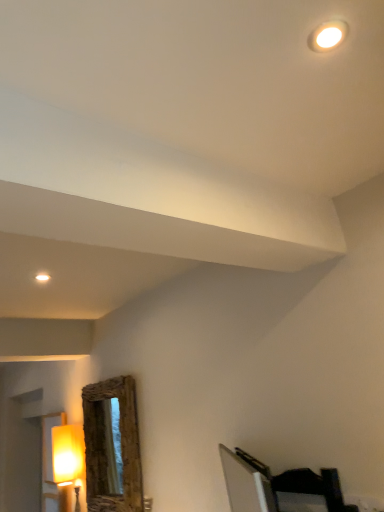
Question: Can you confirm if rustic wood mirror at lower left is positioned to the right of dark wood bed at lower right?

Choices:
 (A) no
 (B) yes

Answer: (A)

Question: Does rustic wood mirror at lower left have a lesser height compared to dark wood bed at lower right?

Choices:
 (A) no
 (B) yes

Answer: (A)

Question: Can you confirm if rustic wood mirror at lower left is smaller than dark wood bed at lower right?

Choices:
 (A) no
 (B) yes

Answer: (A)

Question: Is dark wood bed at lower right surrounded by rustic wood mirror at lower left?

Choices:
 (A) no
 (B) yes

Answer: (A)

Question: Is the position of rustic wood mirror at lower left more distant than that of dark wood bed at lower right?

Choices:
 (A) no
 (B) yes

Answer: (B)

Question: Is rustic wood mirror at lower left facing towards dark wood bed at lower right?

Choices:
 (A) no
 (B) yes

Answer: (A)

Question: Is matte yellow lampshade at left further to the viewer compared to rustic wood mirror at lower left?

Choices:
 (A) no
 (B) yes

Answer: (B)

Question: Would you consider matte yellow lampshade at left to be distant from rustic wood mirror at lower left?

Choices:
 (A) yes
 (B) no

Answer: (B)

Question: Could you tell me if matte yellow lampshade at left is turned towards rustic wood mirror at lower left?

Choices:
 (A) yes
 (B) no

Answer: (B)

Question: Is matte yellow lampshade at left not inside rustic wood mirror at lower left?

Choices:
 (A) no
 (B) yes

Answer: (B)

Question: Considering the relative positions of matte yellow lampshade at left and rustic wood mirror at lower left in the image provided, is matte yellow lampshade at left in front of rustic wood mirror at lower left?

Choices:
 (A) no
 (B) yes

Answer: (A)

Question: From the image's perspective, would you say matte yellow lampshade at left is shown under rustic wood mirror at lower left?

Choices:
 (A) yes
 (B) no

Answer: (A)

Question: Is dark wood bed at lower right to the left of matte yellow lampshade at left from the viewer's perspective?

Choices:
 (A) no
 (B) yes

Answer: (A)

============

§ Task objective: Output every line of the material above as a JSON list of strings, one string per line, skipping blank lines. Leave the pictures out.

§ Finished task:
[
  "Question: Can you confirm if rustic wood mirror at lower left is positioned to the right of dark wood bed at lower right?",
  "Choices:",
  " (A) no",
  " (B) yes",
  "Answer: (A)",
  "Question: Does rustic wood mirror at lower left have a lesser height compared to dark wood bed at lower right?",
  "Choices:",
  " (A) no",
  " (B) yes",
  "Answer: (A)",
  "Question: Can you confirm if rustic wood mirror at lower left is smaller than dark wood bed at lower right?",
  "Choices:",
  " (A) no",
  " (B) yes",
  "Answer: (A)",
  "Question: Is dark wood bed at lower right surrounded by rustic wood mirror at lower left?",
  "Choices:",
  " (A) no",
  " (B) yes",
  "Answer: (A)",
  "Question: Is the position of rustic wood mirror at lower left more distant than that of dark wood bed at lower right?",
  "Choices:",
  " (A) no",
  " (B) yes",
  "Answer: (B)",
  "Question: Is rustic wood mirror at lower left facing towards dark wood bed at lower right?",
  "Choices:",
  " (A) no",
  " (B) yes",
  "Answer: (A)",
  "Question: Is matte yellow lampshade at left further to the viewer compared to rustic wood mirror at lower left?",
  "Choices:",
  " (A) no",
  " (B) yes",
  "Answer: (B)",
  "Question: Would you consider matte yellow lampshade at left to be distant from rustic wood mirror at lower left?",
  "Choices:",
  " (A) yes",
  " (B) no",
  "Answer: (B)",
  "Question: Could you tell me if matte yellow lampshade at left is turned towards rustic wood mirror at lower left?",
  "Choices:",
  " (A) yes",
  " (B) no",
  "Answer: (B)",
  "Question: Is matte yellow lampshade at left not inside rustic wood mirror at lower left?",
  "Choices:",
  " (A) no",
  " (B) yes",
  "Answer: (B)",
  "Question: Considering the relative positions of matte yellow lampshade at left and rustic wood mirror at lower left in the image provided, is matte yellow lampshade at left in front of rustic wood mirror at lower left?",
  "Choices:",
  " (A) no",
  " (B) yes",
  "Answer: (A)",
  "Question: From the image's perspective, would you say matte yellow lampshade at left is shown under rustic wood mirror at lower left?",
  "Choices:",
  " (A) yes",
  " (B) no",
  "Answer: (A)",
  "Question: Is dark wood bed at lower right to the left of matte yellow lampshade at left from the viewer's perspective?",
  "Choices:",
  " (A) no",
  " (B) yes",
  "Answer: (A)"
]